→ What the exercise asks
Below are several entries. Transcribe exactly those lines that fall from the one with "R10: 1.5k (GND, KEY) -> 47k (GND, KEY)" through the one with "SW103: none -> button (0V, TRIG)", end lines included.

→ Data entries
^^^^^^^^

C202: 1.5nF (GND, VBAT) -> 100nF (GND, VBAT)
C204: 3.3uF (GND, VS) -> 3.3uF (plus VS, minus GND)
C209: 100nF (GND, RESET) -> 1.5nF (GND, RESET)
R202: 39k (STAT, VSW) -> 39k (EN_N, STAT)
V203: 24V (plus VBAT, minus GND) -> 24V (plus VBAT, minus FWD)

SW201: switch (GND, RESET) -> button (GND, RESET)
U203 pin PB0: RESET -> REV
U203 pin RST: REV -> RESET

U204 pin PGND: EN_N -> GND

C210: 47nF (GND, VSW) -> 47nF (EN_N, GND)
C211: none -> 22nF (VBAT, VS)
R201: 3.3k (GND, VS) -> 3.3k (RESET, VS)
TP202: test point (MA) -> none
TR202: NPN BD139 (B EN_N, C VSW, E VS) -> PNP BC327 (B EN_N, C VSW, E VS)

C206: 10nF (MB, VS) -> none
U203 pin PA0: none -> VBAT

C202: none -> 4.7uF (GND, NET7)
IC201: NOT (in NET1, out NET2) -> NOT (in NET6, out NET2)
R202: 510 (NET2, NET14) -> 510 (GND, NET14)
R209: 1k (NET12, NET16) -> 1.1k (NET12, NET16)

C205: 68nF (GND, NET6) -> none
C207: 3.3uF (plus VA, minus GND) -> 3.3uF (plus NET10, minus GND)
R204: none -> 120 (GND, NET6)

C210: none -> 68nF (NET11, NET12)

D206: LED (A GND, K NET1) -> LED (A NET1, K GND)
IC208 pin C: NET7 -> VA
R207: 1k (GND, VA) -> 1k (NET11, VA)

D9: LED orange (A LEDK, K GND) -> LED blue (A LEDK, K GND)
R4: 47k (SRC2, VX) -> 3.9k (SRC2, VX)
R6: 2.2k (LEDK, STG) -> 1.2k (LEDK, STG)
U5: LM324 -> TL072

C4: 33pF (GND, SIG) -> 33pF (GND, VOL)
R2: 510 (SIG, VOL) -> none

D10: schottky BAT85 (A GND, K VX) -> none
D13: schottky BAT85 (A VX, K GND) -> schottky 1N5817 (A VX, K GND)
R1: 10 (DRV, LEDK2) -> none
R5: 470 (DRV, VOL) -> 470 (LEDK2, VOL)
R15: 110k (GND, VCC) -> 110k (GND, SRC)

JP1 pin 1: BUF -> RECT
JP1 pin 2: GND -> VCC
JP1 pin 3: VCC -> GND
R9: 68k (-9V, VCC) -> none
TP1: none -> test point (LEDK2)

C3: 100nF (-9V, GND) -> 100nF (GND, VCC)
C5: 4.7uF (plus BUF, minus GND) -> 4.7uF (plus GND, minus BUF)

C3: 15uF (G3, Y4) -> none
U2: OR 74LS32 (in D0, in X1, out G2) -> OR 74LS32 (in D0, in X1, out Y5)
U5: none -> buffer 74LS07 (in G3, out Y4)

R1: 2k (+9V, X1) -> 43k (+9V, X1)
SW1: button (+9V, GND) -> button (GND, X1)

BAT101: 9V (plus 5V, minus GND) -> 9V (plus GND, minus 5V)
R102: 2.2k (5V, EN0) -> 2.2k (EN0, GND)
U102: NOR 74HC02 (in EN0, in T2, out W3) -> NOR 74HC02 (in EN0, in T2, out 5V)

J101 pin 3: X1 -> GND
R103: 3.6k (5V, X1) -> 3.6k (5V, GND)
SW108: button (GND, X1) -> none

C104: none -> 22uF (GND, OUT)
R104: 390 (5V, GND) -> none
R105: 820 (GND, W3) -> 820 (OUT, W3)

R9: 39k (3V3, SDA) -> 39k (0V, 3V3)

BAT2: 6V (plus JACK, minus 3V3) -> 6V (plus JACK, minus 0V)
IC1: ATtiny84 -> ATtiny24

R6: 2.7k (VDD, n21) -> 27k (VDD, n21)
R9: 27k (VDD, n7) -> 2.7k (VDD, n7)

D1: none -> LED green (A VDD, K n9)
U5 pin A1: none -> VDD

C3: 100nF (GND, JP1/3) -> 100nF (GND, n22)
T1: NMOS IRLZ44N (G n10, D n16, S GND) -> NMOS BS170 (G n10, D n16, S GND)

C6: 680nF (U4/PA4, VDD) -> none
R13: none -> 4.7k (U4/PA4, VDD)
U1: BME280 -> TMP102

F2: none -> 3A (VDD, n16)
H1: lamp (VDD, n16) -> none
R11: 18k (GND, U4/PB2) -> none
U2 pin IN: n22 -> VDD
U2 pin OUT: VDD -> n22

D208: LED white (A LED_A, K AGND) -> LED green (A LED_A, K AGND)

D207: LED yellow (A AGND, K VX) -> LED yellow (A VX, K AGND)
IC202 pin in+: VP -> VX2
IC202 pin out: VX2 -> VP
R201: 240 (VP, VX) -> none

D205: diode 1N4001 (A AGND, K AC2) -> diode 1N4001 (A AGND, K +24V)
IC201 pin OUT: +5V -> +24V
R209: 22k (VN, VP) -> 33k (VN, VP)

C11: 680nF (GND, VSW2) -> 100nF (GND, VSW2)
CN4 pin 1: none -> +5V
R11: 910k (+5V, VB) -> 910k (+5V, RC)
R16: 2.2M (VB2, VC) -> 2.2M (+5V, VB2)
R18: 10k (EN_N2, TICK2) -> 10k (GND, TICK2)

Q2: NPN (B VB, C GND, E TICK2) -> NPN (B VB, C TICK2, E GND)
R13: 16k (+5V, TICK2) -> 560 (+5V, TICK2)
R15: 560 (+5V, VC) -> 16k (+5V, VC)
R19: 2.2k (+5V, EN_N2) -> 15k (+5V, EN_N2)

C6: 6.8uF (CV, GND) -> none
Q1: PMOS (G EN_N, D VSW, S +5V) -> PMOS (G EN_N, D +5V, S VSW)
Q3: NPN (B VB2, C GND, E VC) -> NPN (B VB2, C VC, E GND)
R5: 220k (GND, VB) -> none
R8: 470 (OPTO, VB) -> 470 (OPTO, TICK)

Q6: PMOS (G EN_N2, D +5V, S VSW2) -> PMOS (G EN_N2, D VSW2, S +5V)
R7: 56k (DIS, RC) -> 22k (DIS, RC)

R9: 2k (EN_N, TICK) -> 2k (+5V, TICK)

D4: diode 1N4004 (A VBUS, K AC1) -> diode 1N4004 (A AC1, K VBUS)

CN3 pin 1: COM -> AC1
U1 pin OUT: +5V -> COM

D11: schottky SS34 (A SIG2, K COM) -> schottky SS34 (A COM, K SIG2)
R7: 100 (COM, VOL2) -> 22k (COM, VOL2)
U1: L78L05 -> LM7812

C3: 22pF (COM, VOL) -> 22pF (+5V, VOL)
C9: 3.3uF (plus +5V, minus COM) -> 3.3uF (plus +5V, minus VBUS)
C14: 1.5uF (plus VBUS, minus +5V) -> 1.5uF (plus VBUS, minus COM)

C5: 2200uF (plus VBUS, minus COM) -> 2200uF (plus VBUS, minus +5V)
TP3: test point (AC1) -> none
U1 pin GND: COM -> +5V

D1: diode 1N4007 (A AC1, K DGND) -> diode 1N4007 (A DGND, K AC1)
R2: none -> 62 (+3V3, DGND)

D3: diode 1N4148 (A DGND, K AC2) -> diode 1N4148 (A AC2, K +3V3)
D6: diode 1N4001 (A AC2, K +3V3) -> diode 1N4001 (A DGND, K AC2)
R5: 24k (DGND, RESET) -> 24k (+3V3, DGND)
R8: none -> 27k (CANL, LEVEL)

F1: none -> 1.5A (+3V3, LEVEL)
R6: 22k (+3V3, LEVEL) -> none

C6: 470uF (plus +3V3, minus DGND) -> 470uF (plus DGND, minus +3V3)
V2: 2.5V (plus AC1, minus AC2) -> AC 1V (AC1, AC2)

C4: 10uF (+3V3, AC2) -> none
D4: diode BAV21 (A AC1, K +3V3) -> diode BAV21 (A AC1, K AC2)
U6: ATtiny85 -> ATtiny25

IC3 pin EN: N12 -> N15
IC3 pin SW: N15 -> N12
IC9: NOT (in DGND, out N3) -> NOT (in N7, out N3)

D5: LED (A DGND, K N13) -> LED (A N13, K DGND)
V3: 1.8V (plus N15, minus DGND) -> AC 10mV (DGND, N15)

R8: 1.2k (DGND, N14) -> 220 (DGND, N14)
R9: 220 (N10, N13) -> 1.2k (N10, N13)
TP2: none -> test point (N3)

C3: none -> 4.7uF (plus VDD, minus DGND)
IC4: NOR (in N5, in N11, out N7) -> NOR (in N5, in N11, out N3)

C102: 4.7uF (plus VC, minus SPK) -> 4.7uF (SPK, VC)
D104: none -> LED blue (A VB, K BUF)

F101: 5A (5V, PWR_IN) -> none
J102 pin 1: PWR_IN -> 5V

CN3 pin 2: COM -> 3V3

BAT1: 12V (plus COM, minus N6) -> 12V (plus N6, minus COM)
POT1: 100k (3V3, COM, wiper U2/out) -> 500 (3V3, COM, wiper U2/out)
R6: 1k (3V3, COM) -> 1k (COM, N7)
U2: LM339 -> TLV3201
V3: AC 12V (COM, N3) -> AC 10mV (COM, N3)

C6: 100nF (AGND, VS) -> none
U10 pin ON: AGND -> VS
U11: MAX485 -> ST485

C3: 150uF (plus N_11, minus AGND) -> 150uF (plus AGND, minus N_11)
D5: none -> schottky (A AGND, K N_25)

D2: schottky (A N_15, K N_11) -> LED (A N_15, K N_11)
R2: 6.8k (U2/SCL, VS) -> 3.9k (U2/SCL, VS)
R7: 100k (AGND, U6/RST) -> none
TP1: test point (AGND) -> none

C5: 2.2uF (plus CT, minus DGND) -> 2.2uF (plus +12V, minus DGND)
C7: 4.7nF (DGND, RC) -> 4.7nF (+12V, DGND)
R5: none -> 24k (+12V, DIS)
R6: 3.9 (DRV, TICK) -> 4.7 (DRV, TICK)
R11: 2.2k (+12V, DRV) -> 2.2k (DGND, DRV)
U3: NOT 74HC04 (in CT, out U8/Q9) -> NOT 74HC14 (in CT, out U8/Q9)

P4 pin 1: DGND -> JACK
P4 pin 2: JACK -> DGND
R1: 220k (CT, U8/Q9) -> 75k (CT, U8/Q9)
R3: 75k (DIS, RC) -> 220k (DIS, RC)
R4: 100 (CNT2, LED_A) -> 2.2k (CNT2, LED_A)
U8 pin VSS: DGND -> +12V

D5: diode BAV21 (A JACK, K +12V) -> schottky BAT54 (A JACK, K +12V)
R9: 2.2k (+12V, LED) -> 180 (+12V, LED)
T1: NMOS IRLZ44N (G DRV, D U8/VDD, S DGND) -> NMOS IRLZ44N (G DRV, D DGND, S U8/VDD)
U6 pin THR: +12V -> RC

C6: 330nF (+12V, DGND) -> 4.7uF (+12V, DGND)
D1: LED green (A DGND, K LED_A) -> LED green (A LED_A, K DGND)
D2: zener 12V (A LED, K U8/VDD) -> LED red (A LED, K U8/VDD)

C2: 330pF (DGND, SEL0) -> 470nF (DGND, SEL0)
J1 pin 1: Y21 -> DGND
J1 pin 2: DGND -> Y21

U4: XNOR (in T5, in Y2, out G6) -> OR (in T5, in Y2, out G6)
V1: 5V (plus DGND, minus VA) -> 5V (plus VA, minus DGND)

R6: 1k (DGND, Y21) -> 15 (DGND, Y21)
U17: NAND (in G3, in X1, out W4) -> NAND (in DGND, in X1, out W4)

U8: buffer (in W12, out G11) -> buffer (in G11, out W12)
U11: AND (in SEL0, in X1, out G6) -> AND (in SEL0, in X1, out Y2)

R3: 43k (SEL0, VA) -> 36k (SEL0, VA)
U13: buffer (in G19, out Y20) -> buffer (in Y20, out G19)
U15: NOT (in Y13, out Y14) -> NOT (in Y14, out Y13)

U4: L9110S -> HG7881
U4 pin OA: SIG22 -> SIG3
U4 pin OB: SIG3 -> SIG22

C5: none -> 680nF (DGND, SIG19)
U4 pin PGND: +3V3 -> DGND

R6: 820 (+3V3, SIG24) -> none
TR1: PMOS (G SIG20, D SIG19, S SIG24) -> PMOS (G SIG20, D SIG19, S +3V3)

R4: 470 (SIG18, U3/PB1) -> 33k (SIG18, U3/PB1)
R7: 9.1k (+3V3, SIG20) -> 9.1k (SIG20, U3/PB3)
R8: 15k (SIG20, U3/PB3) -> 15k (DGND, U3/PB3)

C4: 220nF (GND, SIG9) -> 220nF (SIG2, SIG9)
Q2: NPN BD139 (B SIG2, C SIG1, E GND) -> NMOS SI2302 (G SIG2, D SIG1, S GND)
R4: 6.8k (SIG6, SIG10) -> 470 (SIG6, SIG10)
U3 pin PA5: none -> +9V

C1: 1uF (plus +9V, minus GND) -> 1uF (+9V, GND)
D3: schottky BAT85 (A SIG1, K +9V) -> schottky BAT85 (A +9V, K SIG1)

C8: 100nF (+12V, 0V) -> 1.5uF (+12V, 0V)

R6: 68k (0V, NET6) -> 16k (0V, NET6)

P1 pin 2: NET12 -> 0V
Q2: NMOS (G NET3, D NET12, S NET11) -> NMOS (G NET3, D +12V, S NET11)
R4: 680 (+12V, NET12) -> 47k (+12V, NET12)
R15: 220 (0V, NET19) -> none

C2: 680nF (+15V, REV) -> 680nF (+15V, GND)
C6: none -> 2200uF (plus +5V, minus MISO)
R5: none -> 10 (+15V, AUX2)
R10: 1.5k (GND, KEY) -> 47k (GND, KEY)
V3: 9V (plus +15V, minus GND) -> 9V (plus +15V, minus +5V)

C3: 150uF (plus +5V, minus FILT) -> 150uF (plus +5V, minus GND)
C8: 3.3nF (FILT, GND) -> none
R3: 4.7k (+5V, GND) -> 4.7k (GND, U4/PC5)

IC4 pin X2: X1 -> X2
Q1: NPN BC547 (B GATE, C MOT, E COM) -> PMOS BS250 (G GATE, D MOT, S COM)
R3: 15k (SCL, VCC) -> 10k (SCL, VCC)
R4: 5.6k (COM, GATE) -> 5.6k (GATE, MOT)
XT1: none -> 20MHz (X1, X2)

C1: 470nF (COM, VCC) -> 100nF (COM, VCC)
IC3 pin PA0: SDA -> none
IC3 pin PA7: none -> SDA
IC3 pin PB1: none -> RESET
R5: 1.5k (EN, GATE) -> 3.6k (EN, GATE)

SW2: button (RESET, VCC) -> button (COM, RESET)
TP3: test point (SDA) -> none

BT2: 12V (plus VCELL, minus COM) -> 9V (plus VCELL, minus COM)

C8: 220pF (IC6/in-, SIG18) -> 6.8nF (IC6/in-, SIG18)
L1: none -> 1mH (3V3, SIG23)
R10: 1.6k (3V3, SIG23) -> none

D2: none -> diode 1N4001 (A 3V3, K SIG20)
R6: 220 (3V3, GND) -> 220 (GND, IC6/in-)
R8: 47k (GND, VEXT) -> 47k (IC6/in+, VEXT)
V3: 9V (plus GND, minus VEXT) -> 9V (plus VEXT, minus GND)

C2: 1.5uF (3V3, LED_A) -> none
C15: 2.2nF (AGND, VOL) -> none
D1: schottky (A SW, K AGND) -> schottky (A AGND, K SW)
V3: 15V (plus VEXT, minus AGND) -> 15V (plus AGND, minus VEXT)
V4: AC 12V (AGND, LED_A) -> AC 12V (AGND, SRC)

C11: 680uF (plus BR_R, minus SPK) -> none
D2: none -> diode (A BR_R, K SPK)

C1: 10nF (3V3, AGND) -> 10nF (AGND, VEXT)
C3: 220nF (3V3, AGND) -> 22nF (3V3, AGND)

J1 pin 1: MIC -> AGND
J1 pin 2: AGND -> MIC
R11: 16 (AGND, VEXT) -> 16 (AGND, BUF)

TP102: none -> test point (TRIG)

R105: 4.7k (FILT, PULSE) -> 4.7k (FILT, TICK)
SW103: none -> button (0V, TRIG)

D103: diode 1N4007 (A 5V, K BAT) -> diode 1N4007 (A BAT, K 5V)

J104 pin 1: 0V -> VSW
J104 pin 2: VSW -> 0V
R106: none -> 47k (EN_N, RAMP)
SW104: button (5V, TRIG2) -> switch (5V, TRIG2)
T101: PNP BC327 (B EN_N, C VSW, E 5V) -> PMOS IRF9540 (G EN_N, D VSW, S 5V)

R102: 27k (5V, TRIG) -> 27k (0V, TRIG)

^^^^^^^^

→ Result of this exercise
R10: 1.5k (GND, KEY) -> 47k (GND, KEY)
V3: 9V (plus +15V, minus GND) -> 9V (plus +15V, minus +5V)

C3: 150uF (plus +5V, minus FILT) -> 150uF (plus +5V, minus GND)
C8: 3.3nF (FILT, GND) -> none
R3: 4.7k (+5V, GND) -> 4.7k (GND, U4/PC5)

IC4 pin X2: X1 -> X2
Q1: NPN BC547 (B GATE, C MOT, E COM) -> PMOS BS250 (G GATE, D MOT, S COM)
R3: 15k (SCL, VCC) -> 10k (SCL, VCC)
R4: 5.6k (COM, GATE) -> 5.6k (GATE, MOT)
XT1: none -> 20MHz (X1, X2)

C1: 470nF (COM, VCC) -> 100nF (COM, VCC)
IC3 pin PA0: SDA -> none
IC3 pin PA7: none -> SDA
IC3 pin PB1: none -> RESET
R5: 1.5k (EN, GATE) -> 3.6k (EN, GATE)

SW2: button (RESET, VCC) -> button (COM, RESET)
TP3: test point (SDA) -> none

BT2: 12V (plus VCELL, minus COM) -> 9V (plus VCELL, minus COM)

C8: 220pF (IC6/in-, SIG18) -> 6.8nF (IC6/in-, SIG18)
L1: none -> 1mH (3V3, SIG23)
R10: 1.6k (3V3, SIG23) -> none

D2: none -> diode 1N4001 (A 3V3, K SIG20)
R6: 220 (3V3, GND) -> 220 (GND, IC6/in-)
R8: 47k (GND, VEXT) -> 47k (IC6/in+, VEXT)
V3: 9V (plus GND, minus VEXT) -> 9V (plus VEXT, minus GND)

C2: 1.5uF (3V3, LED_A) -> none
C15: 2.2nF (AGND, VOL) -> none
D1: schottky (A SW, K AGND) -> schottky (A AGND, K SW)
V3: 15V (plus VEXT, minus AGND) -> 15V (plus AGND, minus VEXT)
V4: AC 12V (AGND, LED_A) -> AC 12V (AGND, SRC)

C11: 680uF (plus BR_R, minus SPK) -> none
D2: none -> diode (A BR_R, K SPK)

C1: 10nF (3V3, AGND) -> 10nF (AGND, VEXT)
C3: 220nF (3V3, AGND) -> 22nF (3V3, AGND)

J1 pin 1: MIC -> AGND
J1 pin 2: AGND -> MIC
R11: 16 (AGND, VEXT) -> 16 (AGND, BUF)

TP102: none -> test point (TRIG)

R105: 4.7k (FILT, PULSE) -> 4.7k (FILT, TICK)
SW103: none -> button (0V, TRIG)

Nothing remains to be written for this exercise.